Task directions:
In your reply, repeat the full listing exactly and leave each picture out.

Given data:

****

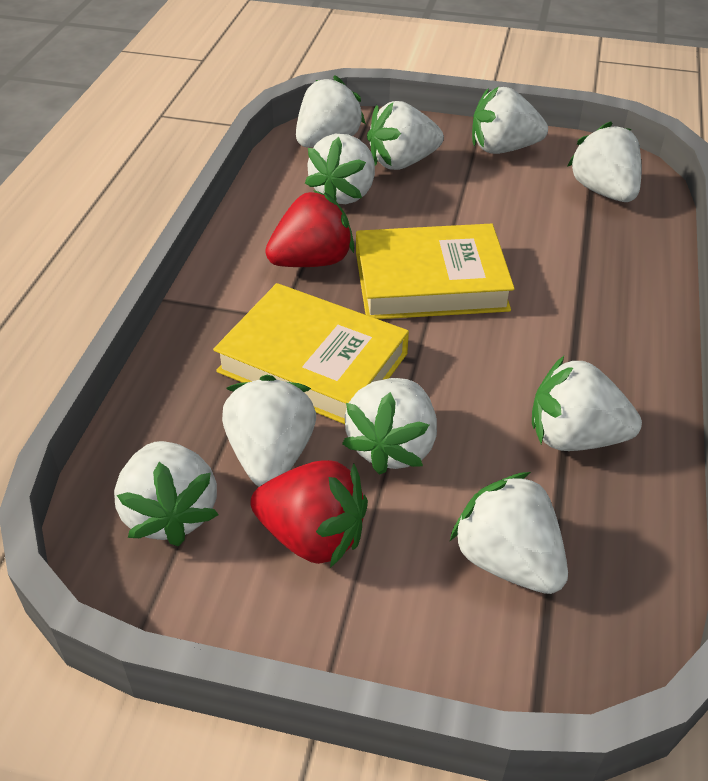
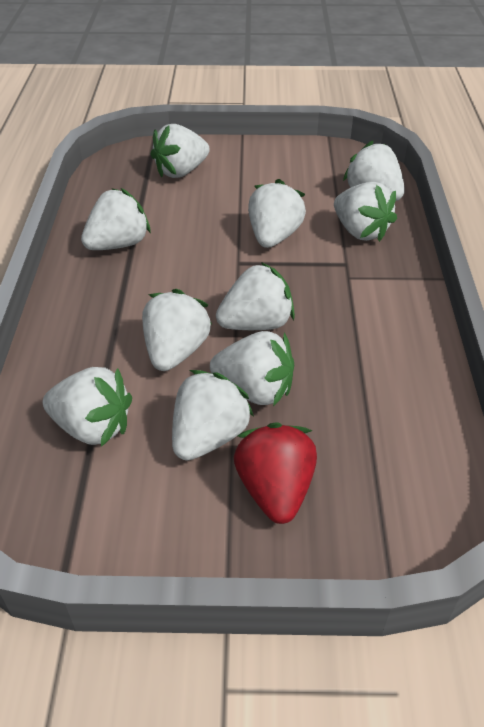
red strawberry: 2 -> 1
yellow book: 2 -> 0

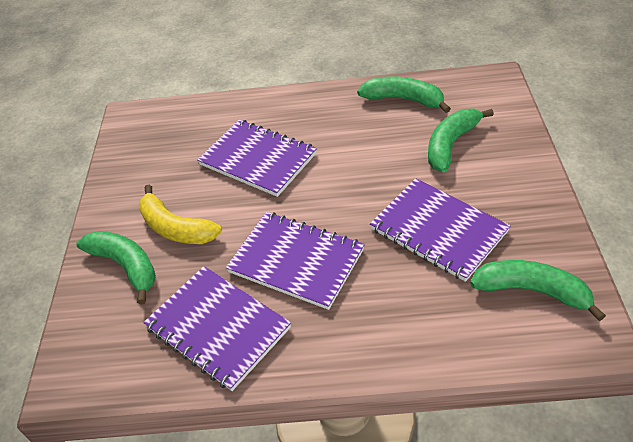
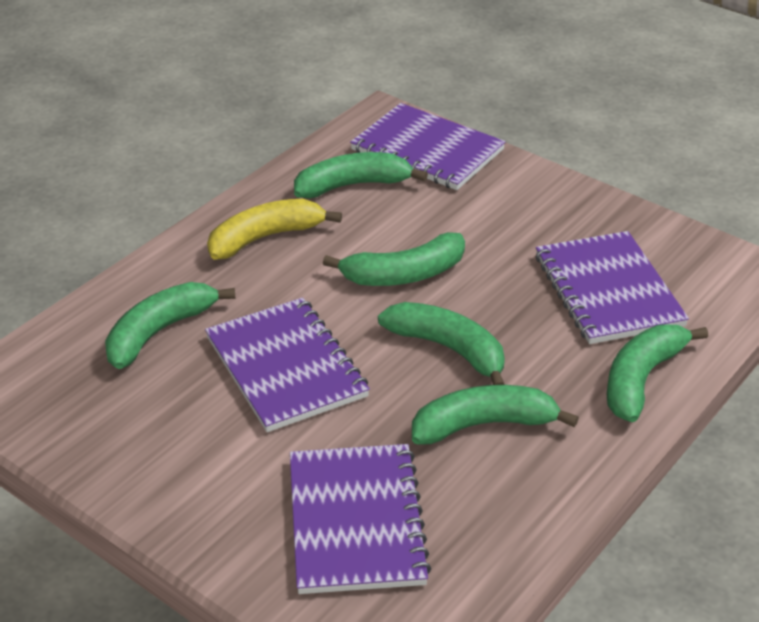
green banana: 4 -> 6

****

Answer below:
red strawberry: 2 -> 1
yellow book: 2 -> 0

green banana: 4 -> 6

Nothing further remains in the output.